TASK
What lines of the data hold the string "cone"? Copy them all.

SUPPLIED ENTRIES
* * *

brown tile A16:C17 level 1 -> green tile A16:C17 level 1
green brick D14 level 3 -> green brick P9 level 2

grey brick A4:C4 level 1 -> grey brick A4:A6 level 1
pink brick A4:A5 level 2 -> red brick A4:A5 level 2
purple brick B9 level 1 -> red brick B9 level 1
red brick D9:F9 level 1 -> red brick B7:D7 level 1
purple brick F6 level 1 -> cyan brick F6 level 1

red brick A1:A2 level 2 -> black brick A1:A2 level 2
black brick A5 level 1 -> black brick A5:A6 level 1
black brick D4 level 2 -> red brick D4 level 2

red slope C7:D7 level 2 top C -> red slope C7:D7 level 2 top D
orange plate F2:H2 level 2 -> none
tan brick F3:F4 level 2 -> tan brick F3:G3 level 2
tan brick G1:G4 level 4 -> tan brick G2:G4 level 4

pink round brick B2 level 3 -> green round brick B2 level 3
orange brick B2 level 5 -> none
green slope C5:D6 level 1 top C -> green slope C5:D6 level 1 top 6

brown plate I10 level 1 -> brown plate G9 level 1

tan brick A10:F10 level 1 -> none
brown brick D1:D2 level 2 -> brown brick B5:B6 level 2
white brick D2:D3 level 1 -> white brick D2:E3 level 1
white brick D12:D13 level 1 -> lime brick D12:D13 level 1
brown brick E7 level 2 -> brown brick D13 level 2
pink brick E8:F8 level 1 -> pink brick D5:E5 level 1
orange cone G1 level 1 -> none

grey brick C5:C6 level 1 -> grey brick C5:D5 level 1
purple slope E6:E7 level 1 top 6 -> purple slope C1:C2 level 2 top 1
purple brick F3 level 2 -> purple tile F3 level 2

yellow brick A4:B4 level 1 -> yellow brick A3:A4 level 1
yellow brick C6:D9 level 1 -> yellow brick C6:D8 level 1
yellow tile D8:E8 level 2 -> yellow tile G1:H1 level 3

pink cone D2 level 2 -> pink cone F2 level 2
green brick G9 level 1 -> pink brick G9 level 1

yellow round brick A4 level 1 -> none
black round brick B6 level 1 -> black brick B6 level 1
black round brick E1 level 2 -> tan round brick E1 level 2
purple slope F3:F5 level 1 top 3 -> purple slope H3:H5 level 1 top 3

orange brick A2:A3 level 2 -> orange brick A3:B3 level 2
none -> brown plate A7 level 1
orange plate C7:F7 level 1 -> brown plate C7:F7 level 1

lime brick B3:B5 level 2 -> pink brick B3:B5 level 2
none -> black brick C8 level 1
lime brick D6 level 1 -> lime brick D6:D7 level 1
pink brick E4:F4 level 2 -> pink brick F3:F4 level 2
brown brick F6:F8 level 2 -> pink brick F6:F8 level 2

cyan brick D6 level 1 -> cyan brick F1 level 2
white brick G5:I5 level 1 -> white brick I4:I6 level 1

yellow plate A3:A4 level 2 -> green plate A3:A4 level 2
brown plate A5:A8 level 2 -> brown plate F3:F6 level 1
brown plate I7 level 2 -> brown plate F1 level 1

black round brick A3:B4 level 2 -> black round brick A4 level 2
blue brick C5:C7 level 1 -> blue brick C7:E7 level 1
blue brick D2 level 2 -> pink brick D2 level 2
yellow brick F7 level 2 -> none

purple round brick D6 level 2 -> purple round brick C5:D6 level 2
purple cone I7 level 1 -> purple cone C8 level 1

* * *

ANSWER
orange cone G1 level 1 -> none
pink cone D2 level 2 -> pink cone F2 level 2
purple cone I7 level 1 -> purple cone C8 level 1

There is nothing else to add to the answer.